EXTRACTED ENTRIES:

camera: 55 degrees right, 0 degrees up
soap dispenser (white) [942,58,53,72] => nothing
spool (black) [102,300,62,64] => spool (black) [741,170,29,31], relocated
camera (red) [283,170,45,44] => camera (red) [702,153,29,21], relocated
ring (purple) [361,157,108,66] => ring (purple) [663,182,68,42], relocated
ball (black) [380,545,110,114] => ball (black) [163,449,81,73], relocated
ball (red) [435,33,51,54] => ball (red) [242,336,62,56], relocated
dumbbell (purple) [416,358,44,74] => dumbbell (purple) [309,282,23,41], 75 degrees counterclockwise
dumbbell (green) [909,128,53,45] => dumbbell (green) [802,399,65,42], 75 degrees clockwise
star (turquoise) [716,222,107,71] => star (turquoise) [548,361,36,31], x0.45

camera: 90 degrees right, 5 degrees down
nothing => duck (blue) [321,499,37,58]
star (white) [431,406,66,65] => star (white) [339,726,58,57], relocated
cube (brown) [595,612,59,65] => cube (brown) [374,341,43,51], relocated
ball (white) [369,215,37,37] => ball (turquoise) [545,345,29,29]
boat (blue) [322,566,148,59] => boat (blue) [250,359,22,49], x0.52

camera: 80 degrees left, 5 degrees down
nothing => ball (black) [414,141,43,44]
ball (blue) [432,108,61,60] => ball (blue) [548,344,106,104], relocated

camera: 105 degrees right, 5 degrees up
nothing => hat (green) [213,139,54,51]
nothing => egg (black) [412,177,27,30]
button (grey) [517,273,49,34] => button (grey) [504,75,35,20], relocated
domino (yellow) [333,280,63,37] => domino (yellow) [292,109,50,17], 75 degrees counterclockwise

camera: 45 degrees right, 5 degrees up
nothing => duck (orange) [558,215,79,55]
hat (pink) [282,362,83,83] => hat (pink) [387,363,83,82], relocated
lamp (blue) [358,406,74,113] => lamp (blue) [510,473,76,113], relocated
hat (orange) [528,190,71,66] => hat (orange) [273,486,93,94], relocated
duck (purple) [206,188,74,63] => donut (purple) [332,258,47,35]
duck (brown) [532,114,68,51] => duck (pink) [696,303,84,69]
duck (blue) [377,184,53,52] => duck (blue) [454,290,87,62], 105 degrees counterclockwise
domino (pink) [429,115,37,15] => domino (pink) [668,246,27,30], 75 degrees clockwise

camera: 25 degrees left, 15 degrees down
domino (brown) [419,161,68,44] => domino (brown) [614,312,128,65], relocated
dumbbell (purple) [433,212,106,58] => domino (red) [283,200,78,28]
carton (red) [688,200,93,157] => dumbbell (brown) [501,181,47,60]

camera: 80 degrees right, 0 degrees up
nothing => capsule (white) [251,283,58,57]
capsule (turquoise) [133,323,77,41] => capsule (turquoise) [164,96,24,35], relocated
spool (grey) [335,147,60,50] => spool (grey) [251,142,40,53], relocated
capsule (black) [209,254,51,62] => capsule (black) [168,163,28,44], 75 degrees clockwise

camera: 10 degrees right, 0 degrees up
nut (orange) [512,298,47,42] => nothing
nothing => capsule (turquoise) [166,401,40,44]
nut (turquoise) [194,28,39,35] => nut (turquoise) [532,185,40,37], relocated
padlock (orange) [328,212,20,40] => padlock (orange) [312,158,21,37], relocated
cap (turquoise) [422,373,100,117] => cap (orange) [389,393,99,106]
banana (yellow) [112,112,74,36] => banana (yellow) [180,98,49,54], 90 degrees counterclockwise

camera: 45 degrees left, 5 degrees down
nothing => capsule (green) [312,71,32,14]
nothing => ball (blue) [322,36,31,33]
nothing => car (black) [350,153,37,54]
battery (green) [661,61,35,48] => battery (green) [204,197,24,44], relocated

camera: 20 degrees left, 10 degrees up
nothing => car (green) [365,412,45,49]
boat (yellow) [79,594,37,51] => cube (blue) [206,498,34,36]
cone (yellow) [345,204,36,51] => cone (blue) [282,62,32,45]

AIM OF THE TASK:
All that is needed is the exact run of lines above from the line containing "ball (black) [380,545,110,114]" through the line containing "dumbbell (green) [909,128,53,45]", both of them included.

SOLUTION:
ball (black) [380,545,110,114] => ball (black) [163,449,81,73], relocated
ball (red) [435,33,51,54] => ball (red) [242,336,62,56], relocated
dumbbell (purple) [416,358,44,74] => dumbbell (purple) [309,282,23,41], 75 degrees counterclockwise
dumbbell (green) [909,128,53,45] => dumbbell (green) [802,399,65,42], 75 degrees clockwise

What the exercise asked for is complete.